[EXERCISE REQUIREMENTS] Find every line below with the string "cross" and pick it out.

[ENTRIES PROVIDED]

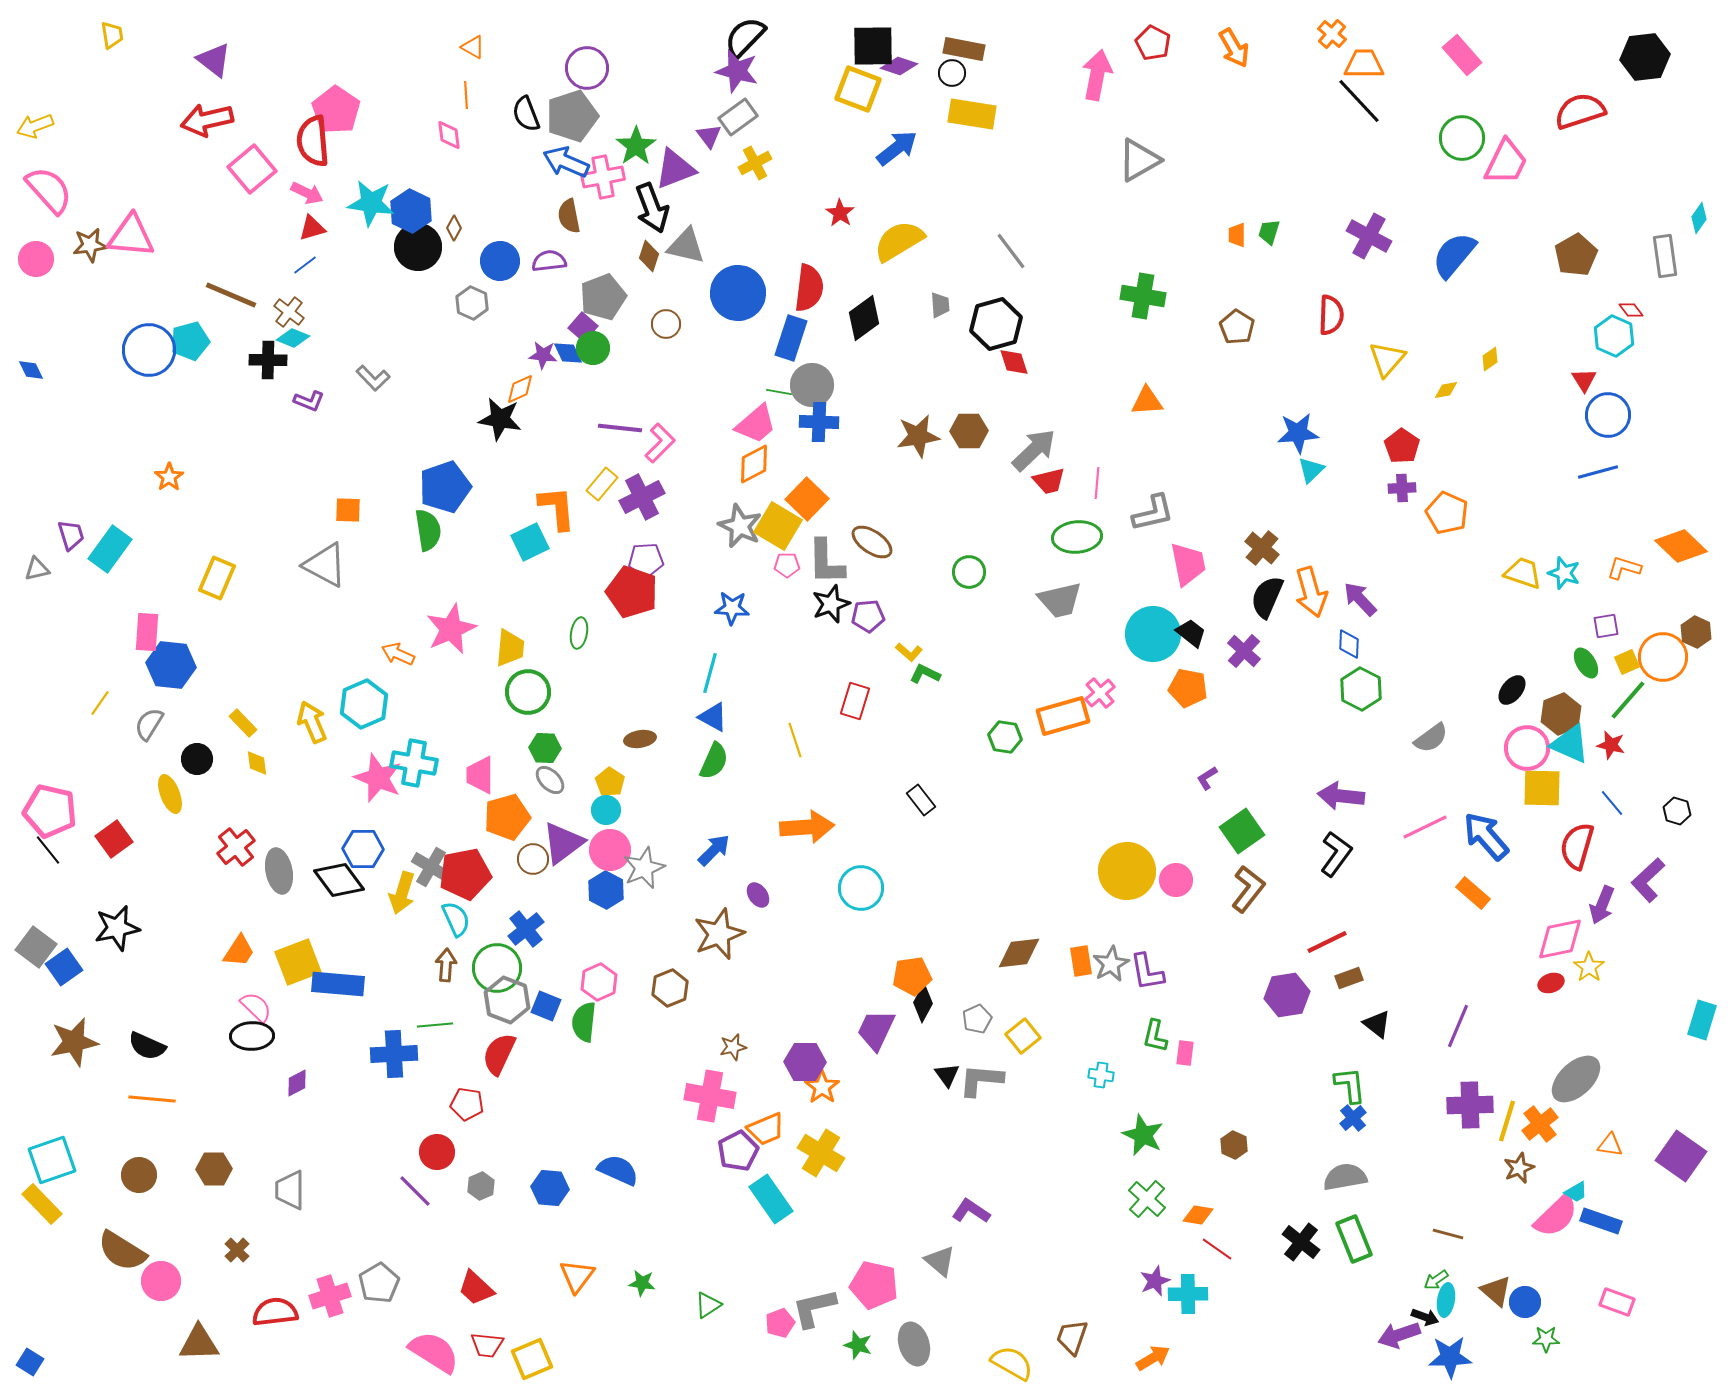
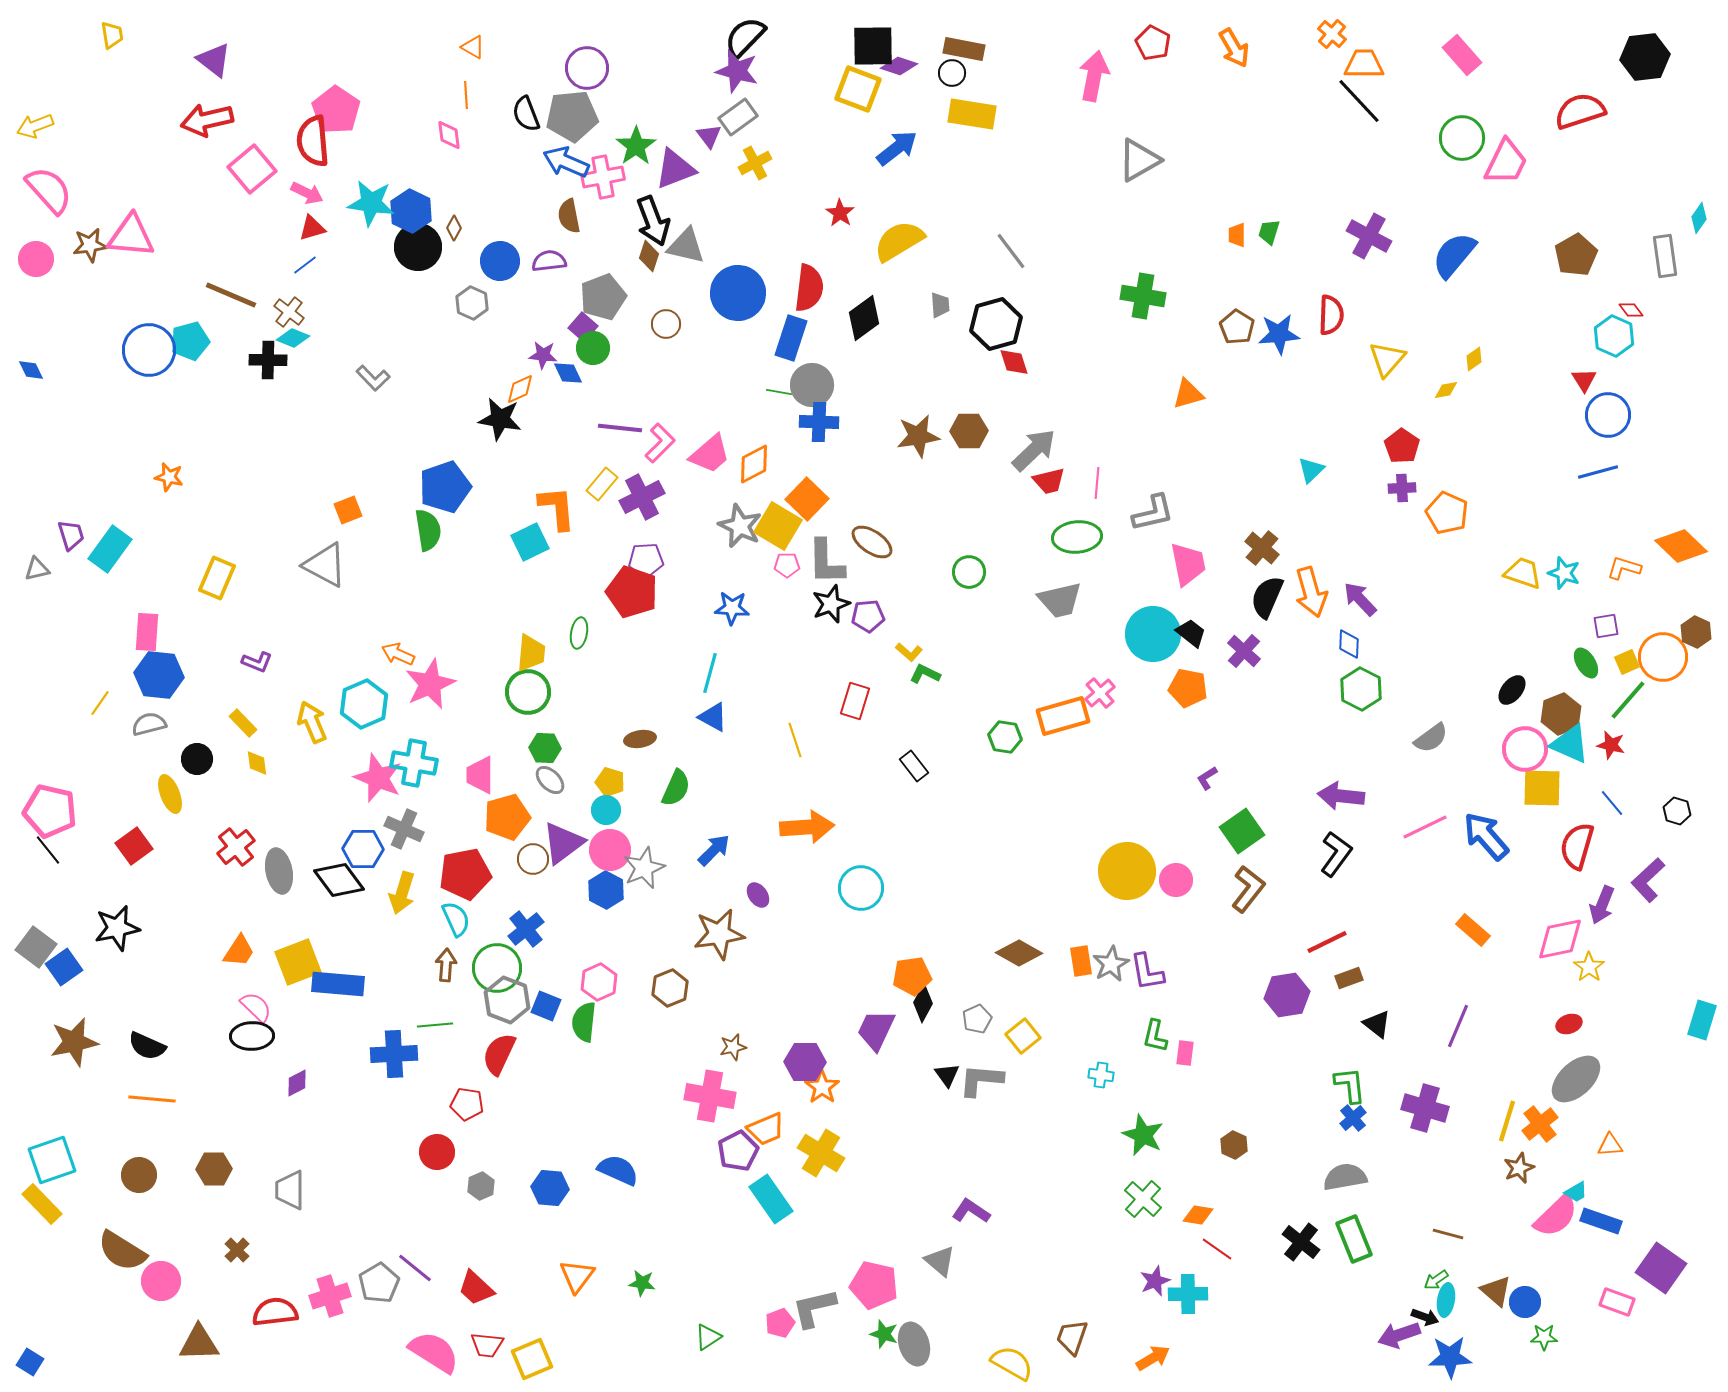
pink arrow at (1097, 75): moved 3 px left, 1 px down
gray pentagon at (572, 116): rotated 12 degrees clockwise
black arrow at (652, 208): moved 1 px right, 13 px down
blue diamond at (568, 353): moved 20 px down
yellow diamond at (1490, 359): moved 16 px left
purple L-shape at (309, 401): moved 52 px left, 261 px down
orange triangle at (1147, 401): moved 41 px right, 7 px up; rotated 12 degrees counterclockwise
pink trapezoid at (756, 424): moved 46 px left, 30 px down
blue star at (1298, 433): moved 19 px left, 99 px up
orange star at (169, 477): rotated 24 degrees counterclockwise
orange square at (348, 510): rotated 24 degrees counterclockwise
pink star at (451, 629): moved 21 px left, 55 px down
yellow trapezoid at (510, 648): moved 21 px right, 5 px down
blue hexagon at (171, 665): moved 12 px left, 10 px down
gray semicircle at (149, 724): rotated 44 degrees clockwise
pink circle at (1527, 748): moved 2 px left, 1 px down
green semicircle at (714, 761): moved 38 px left, 27 px down
yellow pentagon at (610, 782): rotated 16 degrees counterclockwise
black rectangle at (921, 800): moved 7 px left, 34 px up
red square at (114, 839): moved 20 px right, 7 px down
gray cross at (431, 867): moved 27 px left, 38 px up; rotated 6 degrees counterclockwise
orange rectangle at (1473, 893): moved 37 px down
brown star at (719, 934): rotated 12 degrees clockwise
brown diamond at (1019, 953): rotated 36 degrees clockwise
red ellipse at (1551, 983): moved 18 px right, 41 px down
purple cross at (1470, 1105): moved 45 px left, 3 px down; rotated 18 degrees clockwise
orange triangle at (1610, 1145): rotated 12 degrees counterclockwise
purple square at (1681, 1156): moved 20 px left, 112 px down
purple line at (415, 1191): moved 77 px down; rotated 6 degrees counterclockwise
green cross at (1147, 1199): moved 4 px left
green triangle at (708, 1305): moved 32 px down
green star at (1546, 1339): moved 2 px left, 2 px up
green star at (858, 1345): moved 26 px right, 11 px up
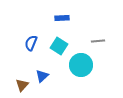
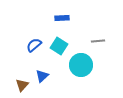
blue semicircle: moved 3 px right, 2 px down; rotated 28 degrees clockwise
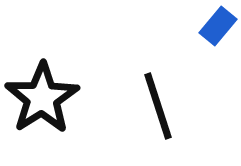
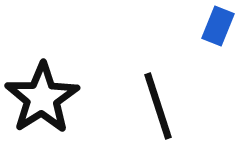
blue rectangle: rotated 18 degrees counterclockwise
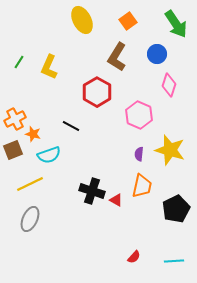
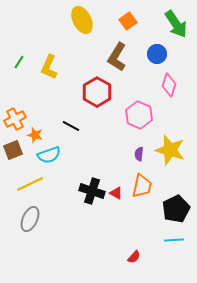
orange star: moved 2 px right, 1 px down
red triangle: moved 7 px up
cyan line: moved 21 px up
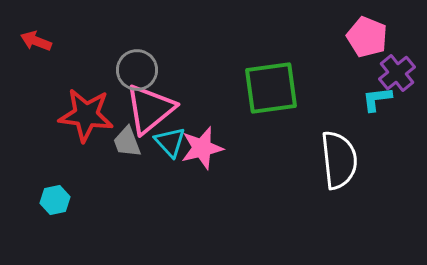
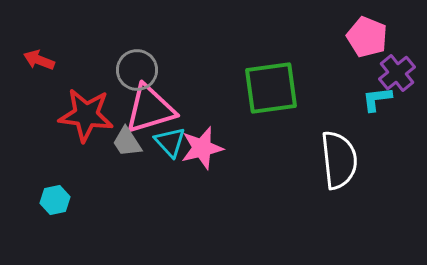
red arrow: moved 3 px right, 19 px down
pink triangle: rotated 22 degrees clockwise
gray trapezoid: rotated 12 degrees counterclockwise
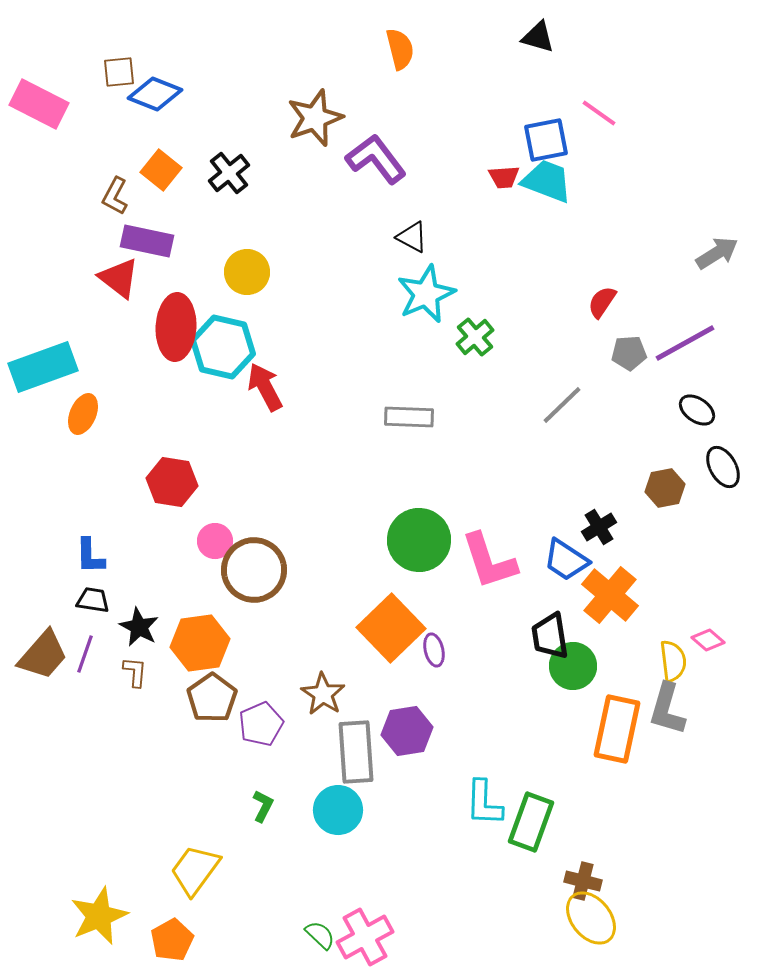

[ANSWER BELOW]
gray cross at (431, 867): moved 27 px left, 38 px up; rotated 6 degrees counterclockwise
purple cross at (1470, 1105): moved 45 px left, 3 px down; rotated 18 degrees clockwise
green cross at (1147, 1199): moved 4 px left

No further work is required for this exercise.